▶ _Work instruction_
Without any pictures, retype exactly the lines that begin at the one holding "R120: 27k (DIS2, RC) -> 27k (GATE, OSC)" and end at the last line of the data below.
# # #
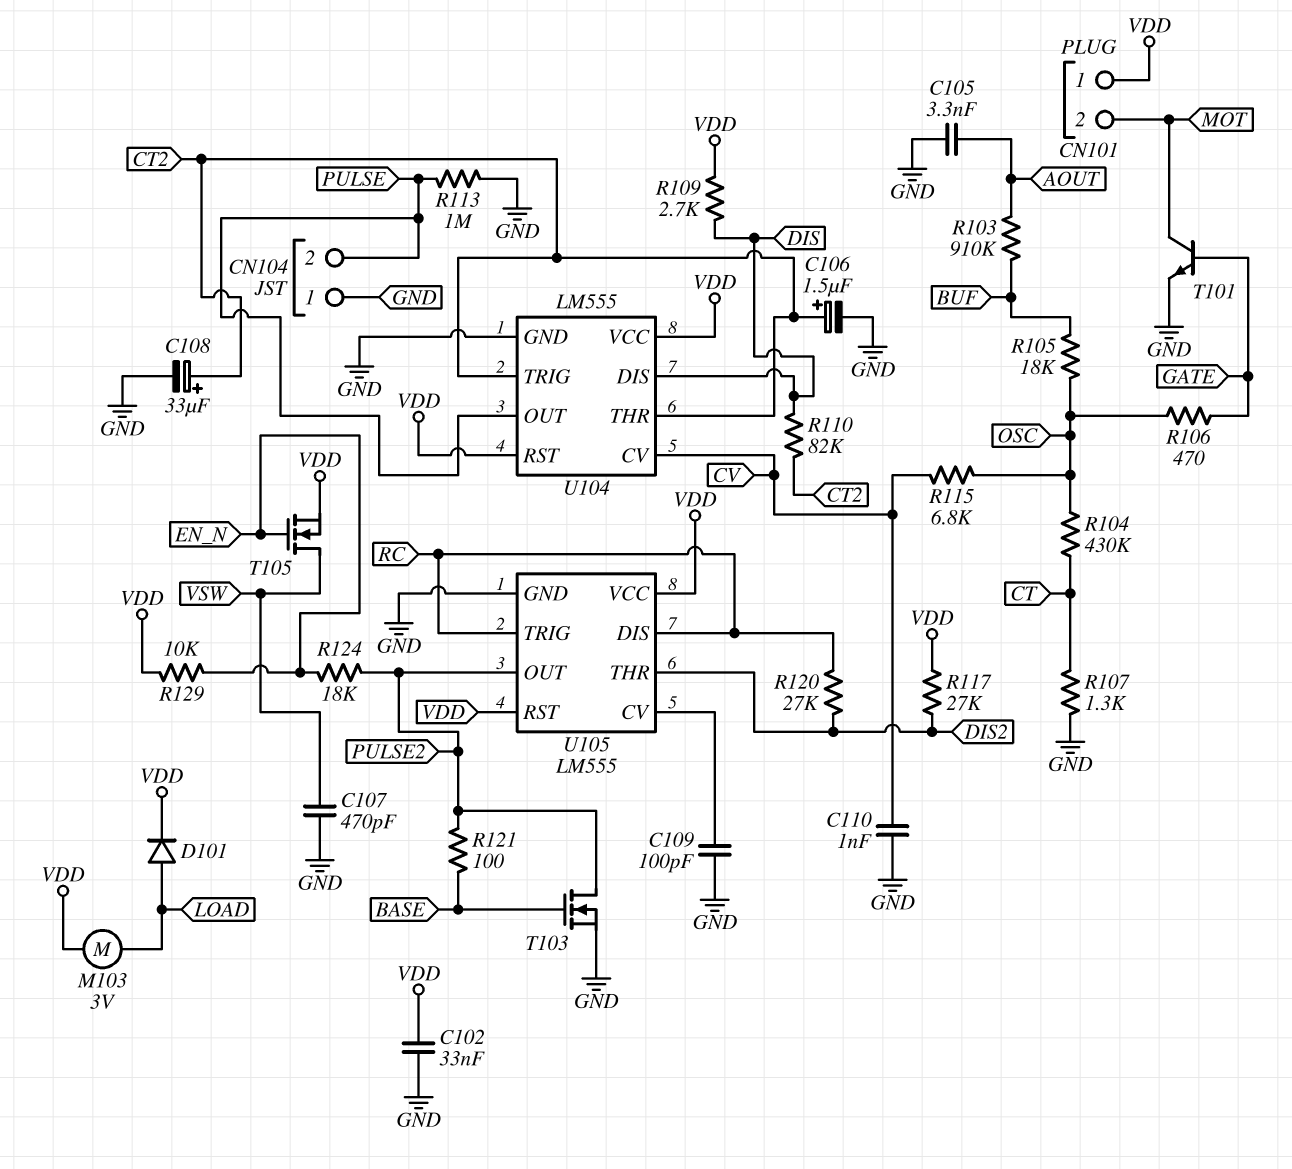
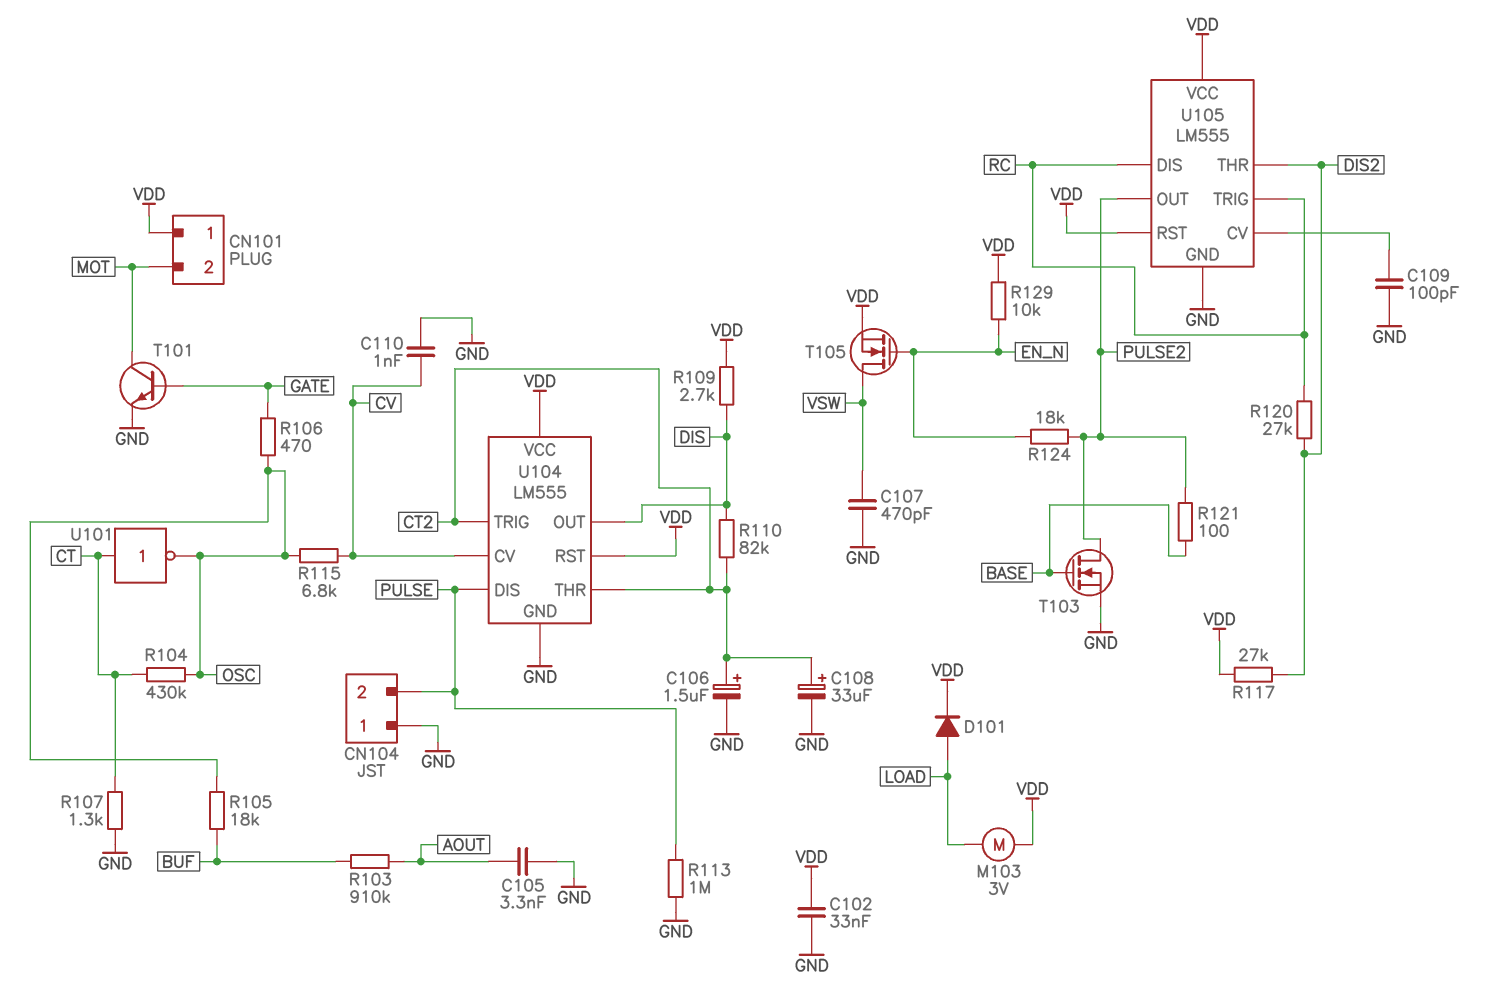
U101: none -> NOT (in CT, out OSC)
U104 pin DIS: DIS -> PULSE
U104 pin OUT: PULSE -> DIS

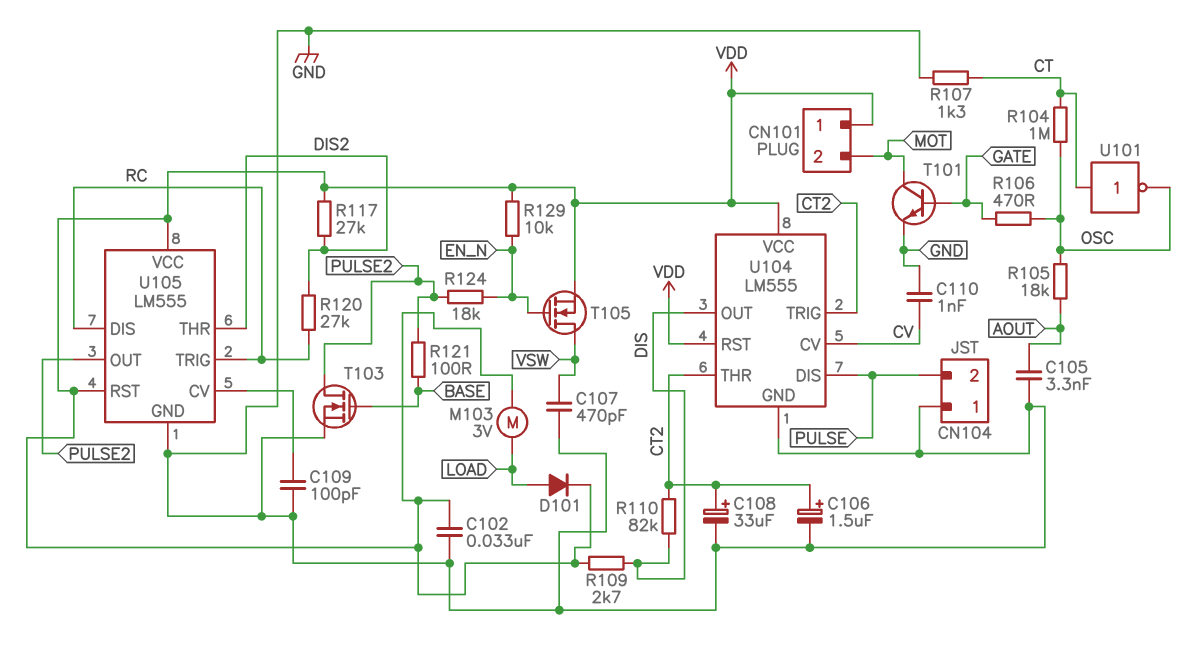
R103: 910k (AOUT, BUF) -> none
R104: 430k (CT, OSC) -> 1M (CT, OSC)
R105: 18k (BUF, OSC) -> 18k (AOUT, OSC)
R113: 1M (GND, PULSE) -> none
R115: 6.8k (CV, OSC) -> none

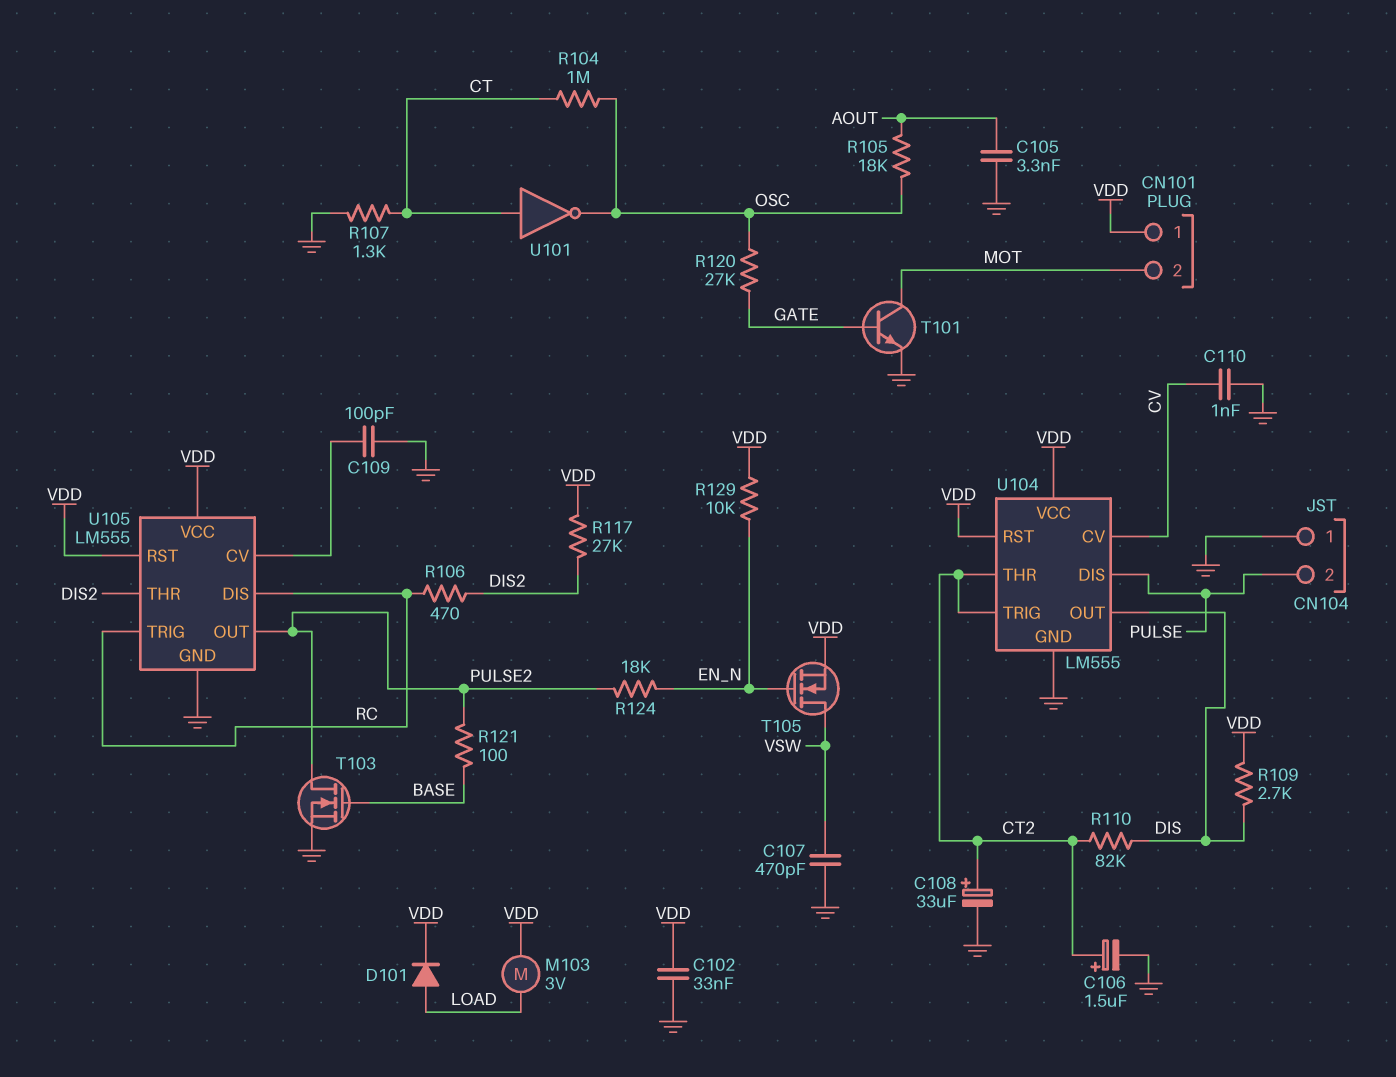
R106: 470 (GATE, OSC) -> 470 (DIS2, RC)
R120: 27k (DIS2, RC) -> 27k (GATE, OSC)

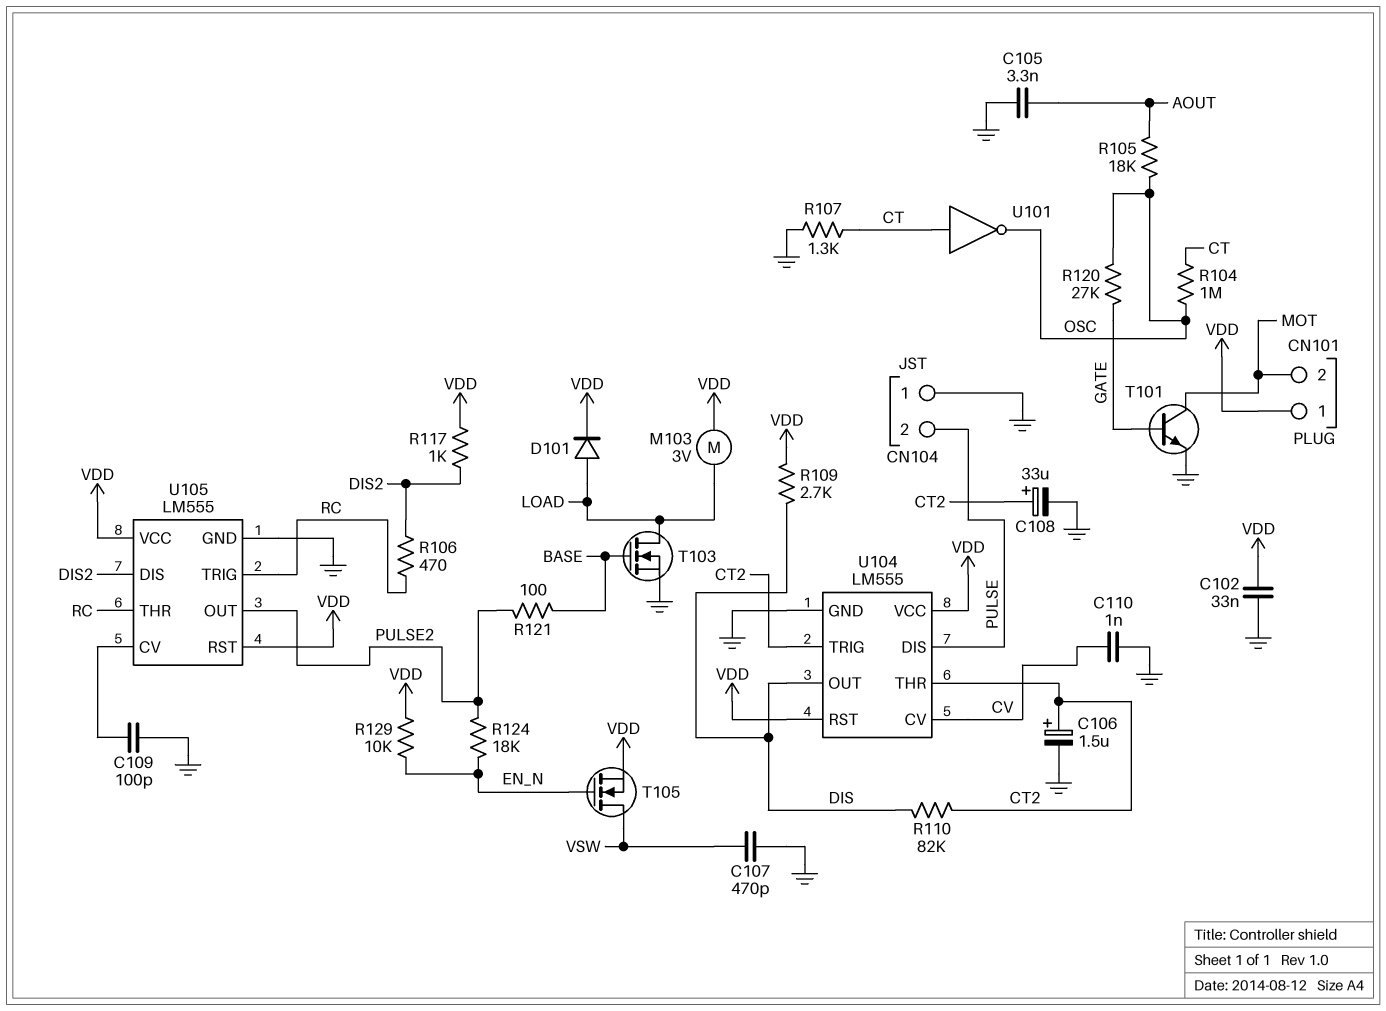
R117: 27k (DIS2, VDD) -> 1k (DIS2, VDD)
T103: NMOS (G BASE, D PULSE2, S GND) -> NMOS (G BASE, D LOAD, S GND)
U105 pin DIS: RC -> DIS2
U105 pin THR: DIS2 -> RC

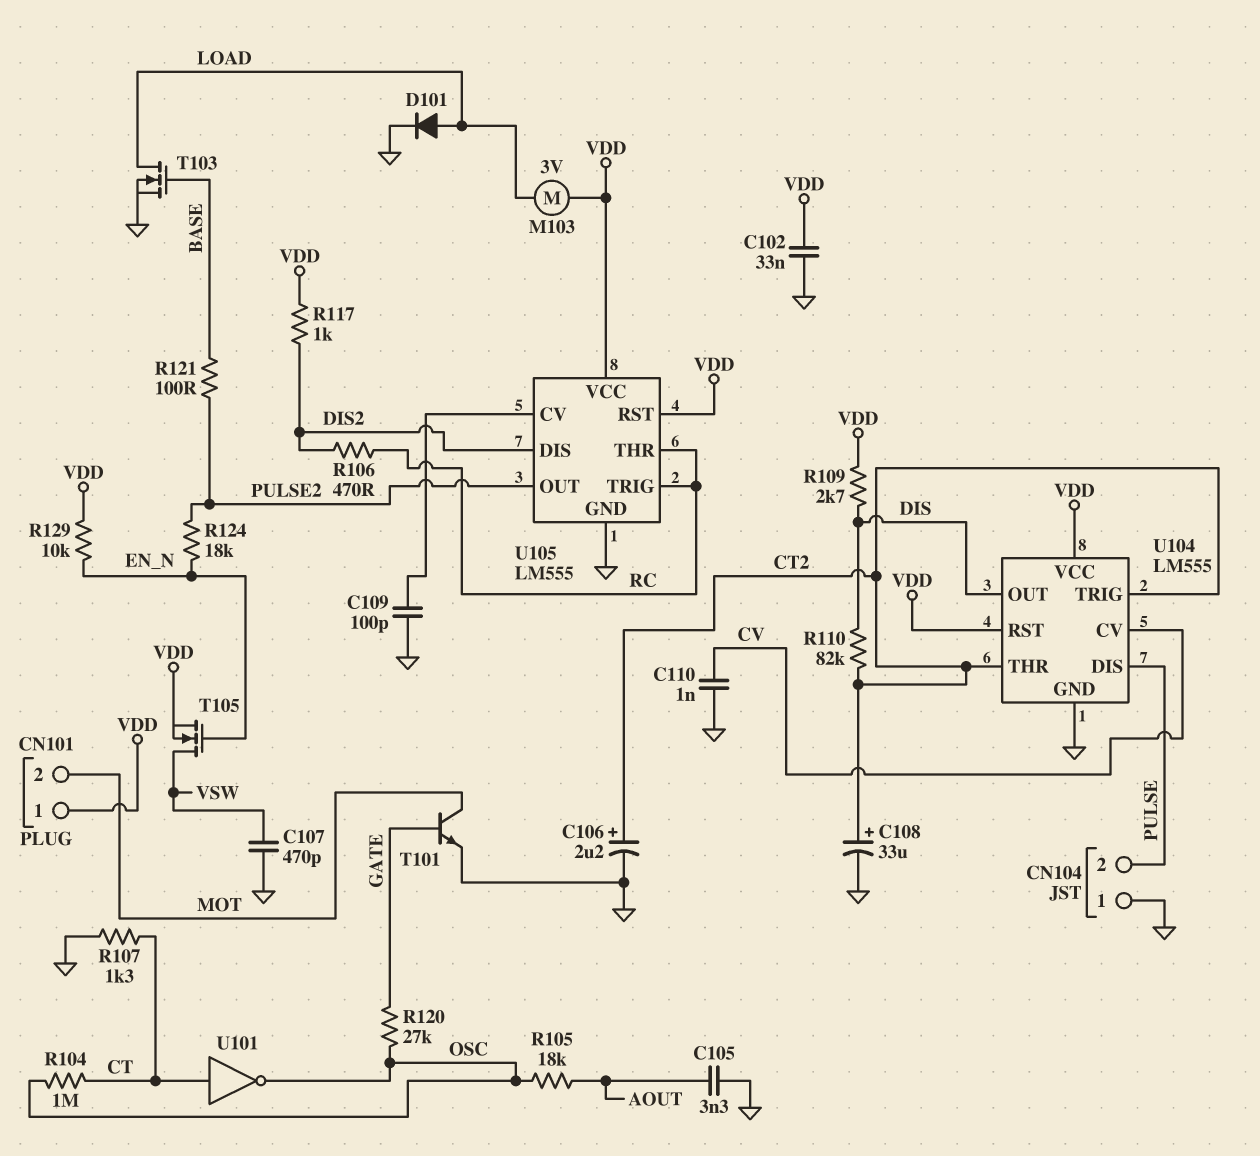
C106: 1.5uF (plus CT2, minus GND) -> 2.2uF (plus CT2, minus GND)
D101: diode (A LOAD, K VDD) -> diode (A LOAD, K GND)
# # #
▶ _Exercise solution_
R120: 27k (DIS2, RC) -> 27k (GATE, OSC)

R117: 27k (DIS2, VDD) -> 1k (DIS2, VDD)
T103: NMOS (G BASE, D PULSE2, S GND) -> NMOS (G BASE, D LOAD, S GND)
U105 pin DIS: RC -> DIS2
U105 pin THR: DIS2 -> RC

C106: 1.5uF (plus CT2, minus GND) -> 2.2uF (plus CT2, minus GND)
D101: diode (A LOAD, K VDD) -> diode (A LOAD, K GND)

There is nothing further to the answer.